- [What the exercise asks] Which lines run from the one containing "C5: none -> 1.5uF (CN1/2, VDD)" to the last line of the entries? Return them exactly, with nothing more.
○ ○ ○ ○ ○
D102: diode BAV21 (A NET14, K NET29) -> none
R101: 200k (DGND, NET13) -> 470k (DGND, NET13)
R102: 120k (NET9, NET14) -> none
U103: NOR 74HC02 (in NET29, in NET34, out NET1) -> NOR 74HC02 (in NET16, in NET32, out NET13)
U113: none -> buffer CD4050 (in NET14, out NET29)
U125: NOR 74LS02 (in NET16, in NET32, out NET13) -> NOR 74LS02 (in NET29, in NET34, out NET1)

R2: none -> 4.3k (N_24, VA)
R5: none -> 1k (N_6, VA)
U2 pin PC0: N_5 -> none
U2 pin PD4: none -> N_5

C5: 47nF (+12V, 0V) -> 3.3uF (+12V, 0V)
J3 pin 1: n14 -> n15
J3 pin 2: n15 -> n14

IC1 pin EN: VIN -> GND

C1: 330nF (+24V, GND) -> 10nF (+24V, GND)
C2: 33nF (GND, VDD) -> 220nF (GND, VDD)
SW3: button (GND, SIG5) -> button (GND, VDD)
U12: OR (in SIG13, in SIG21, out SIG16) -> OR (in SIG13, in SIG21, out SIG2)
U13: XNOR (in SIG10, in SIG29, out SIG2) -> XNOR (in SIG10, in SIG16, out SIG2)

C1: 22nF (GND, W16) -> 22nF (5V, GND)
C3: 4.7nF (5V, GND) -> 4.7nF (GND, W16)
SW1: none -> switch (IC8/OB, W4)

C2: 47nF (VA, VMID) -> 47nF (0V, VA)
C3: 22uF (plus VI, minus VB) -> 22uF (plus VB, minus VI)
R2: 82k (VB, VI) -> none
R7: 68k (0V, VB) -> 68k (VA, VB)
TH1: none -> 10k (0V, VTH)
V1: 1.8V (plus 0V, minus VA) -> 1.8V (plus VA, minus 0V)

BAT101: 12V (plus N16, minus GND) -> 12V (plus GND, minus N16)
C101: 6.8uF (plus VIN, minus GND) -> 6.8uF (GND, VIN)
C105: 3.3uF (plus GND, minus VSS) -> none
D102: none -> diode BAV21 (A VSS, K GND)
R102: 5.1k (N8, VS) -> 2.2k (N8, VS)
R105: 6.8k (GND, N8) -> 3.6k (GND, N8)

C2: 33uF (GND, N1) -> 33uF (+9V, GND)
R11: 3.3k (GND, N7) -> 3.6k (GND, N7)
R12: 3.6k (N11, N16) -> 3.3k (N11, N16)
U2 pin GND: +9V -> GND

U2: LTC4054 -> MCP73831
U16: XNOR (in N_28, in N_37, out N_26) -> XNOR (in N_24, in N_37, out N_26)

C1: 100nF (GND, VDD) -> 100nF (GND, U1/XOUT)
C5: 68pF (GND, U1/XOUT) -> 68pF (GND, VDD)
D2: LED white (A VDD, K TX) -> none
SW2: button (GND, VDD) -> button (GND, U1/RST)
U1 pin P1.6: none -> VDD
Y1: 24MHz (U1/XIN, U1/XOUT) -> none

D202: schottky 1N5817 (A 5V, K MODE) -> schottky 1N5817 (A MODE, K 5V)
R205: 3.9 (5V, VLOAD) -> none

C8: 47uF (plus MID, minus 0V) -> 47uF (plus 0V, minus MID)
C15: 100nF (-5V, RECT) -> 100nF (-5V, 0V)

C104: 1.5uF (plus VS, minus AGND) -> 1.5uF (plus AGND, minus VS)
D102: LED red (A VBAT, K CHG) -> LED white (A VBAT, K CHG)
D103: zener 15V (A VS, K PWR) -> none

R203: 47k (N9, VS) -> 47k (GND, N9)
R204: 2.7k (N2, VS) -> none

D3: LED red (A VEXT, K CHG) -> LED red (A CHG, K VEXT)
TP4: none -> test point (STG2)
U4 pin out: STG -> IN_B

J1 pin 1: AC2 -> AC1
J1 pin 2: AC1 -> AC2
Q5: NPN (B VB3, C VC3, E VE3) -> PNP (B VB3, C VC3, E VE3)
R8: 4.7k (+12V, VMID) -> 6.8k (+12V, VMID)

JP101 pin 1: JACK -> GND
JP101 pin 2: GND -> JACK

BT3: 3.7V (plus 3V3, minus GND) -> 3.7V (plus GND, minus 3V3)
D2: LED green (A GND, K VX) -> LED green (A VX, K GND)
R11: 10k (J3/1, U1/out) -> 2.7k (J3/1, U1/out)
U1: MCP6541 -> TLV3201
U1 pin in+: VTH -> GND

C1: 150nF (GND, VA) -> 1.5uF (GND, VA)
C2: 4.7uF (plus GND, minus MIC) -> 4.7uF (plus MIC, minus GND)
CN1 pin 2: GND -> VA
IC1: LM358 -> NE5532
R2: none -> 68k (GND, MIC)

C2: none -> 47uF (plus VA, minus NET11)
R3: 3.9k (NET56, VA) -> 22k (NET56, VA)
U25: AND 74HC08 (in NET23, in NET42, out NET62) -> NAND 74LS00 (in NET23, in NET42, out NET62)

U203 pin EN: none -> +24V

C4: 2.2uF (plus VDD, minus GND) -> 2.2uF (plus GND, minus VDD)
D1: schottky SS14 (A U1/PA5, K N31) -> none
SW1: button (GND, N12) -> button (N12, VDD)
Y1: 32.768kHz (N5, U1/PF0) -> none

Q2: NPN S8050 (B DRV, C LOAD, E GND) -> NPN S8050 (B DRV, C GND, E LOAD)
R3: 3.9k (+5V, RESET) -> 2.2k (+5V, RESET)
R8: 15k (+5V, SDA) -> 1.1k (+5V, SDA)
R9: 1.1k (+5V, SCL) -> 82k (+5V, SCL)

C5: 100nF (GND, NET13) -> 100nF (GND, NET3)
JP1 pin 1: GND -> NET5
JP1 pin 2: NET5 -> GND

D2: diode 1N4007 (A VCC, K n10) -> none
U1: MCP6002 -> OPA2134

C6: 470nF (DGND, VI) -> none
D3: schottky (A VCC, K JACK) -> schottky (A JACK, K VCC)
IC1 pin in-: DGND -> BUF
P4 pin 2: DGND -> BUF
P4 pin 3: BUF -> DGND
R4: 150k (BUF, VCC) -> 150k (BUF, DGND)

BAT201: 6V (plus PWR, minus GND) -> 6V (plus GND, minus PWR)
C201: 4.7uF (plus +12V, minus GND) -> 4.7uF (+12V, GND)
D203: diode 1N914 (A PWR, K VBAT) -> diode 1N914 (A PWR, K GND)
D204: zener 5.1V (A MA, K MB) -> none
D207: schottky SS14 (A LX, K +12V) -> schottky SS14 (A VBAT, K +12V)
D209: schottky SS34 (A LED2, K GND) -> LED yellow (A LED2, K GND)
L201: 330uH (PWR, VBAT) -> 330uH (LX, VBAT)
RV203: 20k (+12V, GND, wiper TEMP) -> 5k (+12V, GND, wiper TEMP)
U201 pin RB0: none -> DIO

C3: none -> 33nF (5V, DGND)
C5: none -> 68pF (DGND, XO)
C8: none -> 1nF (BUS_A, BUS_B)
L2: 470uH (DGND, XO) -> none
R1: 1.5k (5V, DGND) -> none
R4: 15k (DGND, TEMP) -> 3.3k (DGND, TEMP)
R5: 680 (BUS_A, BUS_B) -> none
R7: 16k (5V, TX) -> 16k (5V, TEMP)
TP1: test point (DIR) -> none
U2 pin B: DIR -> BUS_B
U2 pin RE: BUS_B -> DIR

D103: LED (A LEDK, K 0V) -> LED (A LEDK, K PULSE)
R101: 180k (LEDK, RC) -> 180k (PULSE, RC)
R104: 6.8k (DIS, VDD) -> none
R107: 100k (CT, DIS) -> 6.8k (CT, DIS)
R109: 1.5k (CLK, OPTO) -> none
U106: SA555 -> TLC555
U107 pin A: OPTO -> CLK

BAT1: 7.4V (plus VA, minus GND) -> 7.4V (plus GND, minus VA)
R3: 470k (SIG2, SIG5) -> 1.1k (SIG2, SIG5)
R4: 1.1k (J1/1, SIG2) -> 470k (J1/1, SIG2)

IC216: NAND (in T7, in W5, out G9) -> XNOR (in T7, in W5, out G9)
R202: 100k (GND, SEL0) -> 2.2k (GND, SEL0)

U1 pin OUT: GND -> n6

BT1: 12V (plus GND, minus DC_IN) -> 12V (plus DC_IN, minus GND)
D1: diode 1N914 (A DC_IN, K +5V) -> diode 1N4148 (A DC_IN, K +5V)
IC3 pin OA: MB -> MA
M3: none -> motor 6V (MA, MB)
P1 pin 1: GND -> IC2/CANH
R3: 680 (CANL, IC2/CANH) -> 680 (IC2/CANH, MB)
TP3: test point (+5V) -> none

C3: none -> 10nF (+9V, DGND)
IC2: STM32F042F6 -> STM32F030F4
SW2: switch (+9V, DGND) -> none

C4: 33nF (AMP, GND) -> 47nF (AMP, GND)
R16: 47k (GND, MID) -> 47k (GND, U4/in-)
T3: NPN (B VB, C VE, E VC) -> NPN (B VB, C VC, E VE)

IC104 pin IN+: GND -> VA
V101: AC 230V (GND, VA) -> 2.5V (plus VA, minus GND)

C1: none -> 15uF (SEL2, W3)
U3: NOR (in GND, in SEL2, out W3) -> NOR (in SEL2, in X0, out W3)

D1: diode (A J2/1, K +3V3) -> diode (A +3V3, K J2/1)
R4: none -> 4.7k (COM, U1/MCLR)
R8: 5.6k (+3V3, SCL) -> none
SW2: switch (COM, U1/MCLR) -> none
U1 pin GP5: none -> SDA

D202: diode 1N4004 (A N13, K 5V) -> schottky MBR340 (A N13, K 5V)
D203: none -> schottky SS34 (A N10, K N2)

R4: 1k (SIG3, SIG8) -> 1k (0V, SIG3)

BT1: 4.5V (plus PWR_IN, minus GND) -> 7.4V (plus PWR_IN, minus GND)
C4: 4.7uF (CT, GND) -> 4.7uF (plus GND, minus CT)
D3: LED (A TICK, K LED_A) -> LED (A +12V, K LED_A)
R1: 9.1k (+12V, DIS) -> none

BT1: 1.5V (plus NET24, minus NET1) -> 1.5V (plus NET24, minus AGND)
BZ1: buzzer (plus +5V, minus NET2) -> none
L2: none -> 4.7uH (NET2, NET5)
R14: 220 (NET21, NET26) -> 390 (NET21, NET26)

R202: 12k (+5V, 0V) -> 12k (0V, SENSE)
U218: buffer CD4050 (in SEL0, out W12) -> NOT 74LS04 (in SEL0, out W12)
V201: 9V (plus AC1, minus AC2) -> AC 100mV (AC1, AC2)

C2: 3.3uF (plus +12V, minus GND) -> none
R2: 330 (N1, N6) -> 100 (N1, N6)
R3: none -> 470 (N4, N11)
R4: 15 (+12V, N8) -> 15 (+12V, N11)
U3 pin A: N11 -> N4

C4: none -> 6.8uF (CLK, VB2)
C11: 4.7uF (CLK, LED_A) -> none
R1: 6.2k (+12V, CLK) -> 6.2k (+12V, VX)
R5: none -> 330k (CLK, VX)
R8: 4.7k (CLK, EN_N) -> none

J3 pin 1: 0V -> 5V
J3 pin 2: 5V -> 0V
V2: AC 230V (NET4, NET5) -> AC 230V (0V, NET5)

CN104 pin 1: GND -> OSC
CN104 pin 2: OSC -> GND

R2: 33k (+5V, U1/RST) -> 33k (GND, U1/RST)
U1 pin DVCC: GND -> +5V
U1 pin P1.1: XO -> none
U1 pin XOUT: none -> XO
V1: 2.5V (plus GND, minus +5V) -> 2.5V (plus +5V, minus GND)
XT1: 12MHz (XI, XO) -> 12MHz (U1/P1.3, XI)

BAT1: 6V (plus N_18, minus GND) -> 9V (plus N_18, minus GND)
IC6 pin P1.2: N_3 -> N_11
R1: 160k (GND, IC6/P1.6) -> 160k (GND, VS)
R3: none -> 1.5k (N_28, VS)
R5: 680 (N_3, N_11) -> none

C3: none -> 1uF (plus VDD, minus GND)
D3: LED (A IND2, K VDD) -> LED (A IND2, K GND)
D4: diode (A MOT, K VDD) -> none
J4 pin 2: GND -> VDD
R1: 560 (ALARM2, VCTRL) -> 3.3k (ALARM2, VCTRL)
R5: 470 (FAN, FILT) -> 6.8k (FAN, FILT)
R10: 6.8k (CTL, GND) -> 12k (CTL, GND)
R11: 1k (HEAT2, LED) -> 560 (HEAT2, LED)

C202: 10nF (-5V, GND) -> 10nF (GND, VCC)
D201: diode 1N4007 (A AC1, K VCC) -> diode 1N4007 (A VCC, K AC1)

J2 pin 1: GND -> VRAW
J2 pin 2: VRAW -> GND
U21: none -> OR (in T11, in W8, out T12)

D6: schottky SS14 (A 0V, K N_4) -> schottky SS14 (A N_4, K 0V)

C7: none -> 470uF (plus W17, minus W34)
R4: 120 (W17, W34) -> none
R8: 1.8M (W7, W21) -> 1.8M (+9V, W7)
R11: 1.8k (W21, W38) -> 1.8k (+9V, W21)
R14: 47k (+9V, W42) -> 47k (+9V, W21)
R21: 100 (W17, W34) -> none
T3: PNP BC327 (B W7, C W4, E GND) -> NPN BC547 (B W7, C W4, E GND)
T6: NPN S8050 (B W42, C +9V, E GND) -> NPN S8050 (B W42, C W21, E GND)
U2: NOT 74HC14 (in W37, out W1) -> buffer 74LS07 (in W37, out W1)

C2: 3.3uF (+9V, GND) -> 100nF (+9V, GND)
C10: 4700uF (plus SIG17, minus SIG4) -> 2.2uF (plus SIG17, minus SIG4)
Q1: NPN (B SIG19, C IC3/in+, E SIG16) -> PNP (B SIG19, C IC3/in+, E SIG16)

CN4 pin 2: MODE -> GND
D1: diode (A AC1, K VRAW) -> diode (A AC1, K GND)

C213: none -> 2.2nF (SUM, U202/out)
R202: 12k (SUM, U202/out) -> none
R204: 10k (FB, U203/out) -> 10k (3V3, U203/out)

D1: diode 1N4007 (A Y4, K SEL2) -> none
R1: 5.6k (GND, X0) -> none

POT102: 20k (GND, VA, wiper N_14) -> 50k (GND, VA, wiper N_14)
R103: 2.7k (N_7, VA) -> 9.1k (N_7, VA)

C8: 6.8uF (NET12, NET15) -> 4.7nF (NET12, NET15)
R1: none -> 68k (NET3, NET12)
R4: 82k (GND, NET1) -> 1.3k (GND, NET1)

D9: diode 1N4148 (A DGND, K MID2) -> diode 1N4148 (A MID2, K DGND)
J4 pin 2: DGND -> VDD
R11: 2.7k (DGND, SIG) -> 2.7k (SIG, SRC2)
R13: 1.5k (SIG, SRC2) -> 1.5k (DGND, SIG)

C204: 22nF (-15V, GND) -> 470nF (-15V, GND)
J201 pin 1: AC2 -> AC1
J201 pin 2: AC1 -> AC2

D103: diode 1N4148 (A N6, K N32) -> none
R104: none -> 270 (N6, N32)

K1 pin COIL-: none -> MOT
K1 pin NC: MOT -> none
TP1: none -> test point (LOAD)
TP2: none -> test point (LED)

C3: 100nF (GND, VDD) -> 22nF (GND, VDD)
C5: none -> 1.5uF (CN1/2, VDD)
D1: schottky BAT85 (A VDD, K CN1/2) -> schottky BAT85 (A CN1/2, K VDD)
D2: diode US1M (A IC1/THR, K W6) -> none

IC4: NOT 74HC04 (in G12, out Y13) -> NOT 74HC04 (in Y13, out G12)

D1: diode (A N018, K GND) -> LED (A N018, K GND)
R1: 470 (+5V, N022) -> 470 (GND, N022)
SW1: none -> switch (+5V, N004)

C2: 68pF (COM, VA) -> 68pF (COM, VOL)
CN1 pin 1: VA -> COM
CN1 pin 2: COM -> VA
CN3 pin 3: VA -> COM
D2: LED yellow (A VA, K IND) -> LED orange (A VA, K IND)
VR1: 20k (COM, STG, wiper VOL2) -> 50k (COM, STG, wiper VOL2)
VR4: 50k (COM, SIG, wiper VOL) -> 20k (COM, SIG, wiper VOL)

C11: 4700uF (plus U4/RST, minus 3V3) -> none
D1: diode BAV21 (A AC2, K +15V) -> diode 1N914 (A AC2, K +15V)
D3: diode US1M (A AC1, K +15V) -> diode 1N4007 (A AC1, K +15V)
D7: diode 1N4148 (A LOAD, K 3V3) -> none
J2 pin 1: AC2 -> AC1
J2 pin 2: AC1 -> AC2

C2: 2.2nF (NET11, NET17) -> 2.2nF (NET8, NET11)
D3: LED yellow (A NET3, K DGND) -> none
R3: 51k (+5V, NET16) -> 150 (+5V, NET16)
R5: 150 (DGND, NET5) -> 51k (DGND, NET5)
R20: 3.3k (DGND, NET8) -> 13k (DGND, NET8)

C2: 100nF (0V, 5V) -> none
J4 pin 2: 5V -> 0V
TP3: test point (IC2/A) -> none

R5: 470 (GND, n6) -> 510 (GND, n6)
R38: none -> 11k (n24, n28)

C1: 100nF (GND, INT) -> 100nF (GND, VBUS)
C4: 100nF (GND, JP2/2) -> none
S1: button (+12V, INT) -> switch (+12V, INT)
○ ○ ○ ○ ○
- [Response to the task]
C5: none -> 1.5uF (CN1/2, VDD)
D1: schottky BAT85 (A VDD, K CN1/2) -> schottky BAT85 (A CN1/2, K VDD)
D2: diode US1M (A IC1/THR, K W6) -> none

IC4: NOT 74HC04 (in G12, out Y13) -> NOT 74HC04 (in Y13, out G12)

D1: diode (A N018, K GND) -> LED (A N018, K GND)
R1: 470 (+5V, N022) -> 470 (GND, N022)
SW1: none -> switch (+5V, N004)

C2: 68pF (COM, VA) -> 68pF (COM, VOL)
CN1 pin 1: VA -> COM
CN1 pin 2: COM -> VA
CN3 pin 3: VA -> COM
D2: LED yellow (A VA, K IND) -> LED orange (A VA, K IND)
VR1: 20k (COM, STG, wiper VOL2) -> 50k (COM, STG, wiper VOL2)
VR4: 50k (COM, SIG, wiper VOL) -> 20k (COM, SIG, wiper VOL)

C11: 4700uF (plus U4/RST, minus 3V3) -> none
D1: diode BAV21 (A AC2, K +15V) -> diode 1N914 (A AC2, K +15V)
D3: diode US1M (A AC1, K +15V) -> diode 1N4007 (A AC1, K +15V)
D7: diode 1N4148 (A LOAD, K 3V3) -> none
J2 pin 1: AC2 -> AC1
J2 pin 2: AC1 -> AC2

C2: 2.2nF (NET11, NET17) -> 2.2nF (NET8, NET11)
D3: LED yellow (A NET3, K DGND) -> none
R3: 51k (+5V, NET16) -> 150 (+5V, NET16)
R5: 150 (DGND, NET5) -> 51k (DGND, NET5)
R20: 3.3k (DGND, NET8) -> 13k (DGND, NET8)

C2: 100nF (0V, 5V) -> none
J4 pin 2: 5V -> 0V
TP3: test point (IC2/A) -> none

R5: 470 (GND, n6) -> 510 (GND, n6)
R38: none -> 11k (n24, n28)

C1: 100nF (GND, INT) -> 100nF (GND, VBUS)
C4: 100nF (GND, JP2/2) -> none
S1: button (+12V, INT) -> switch (+12V, INT)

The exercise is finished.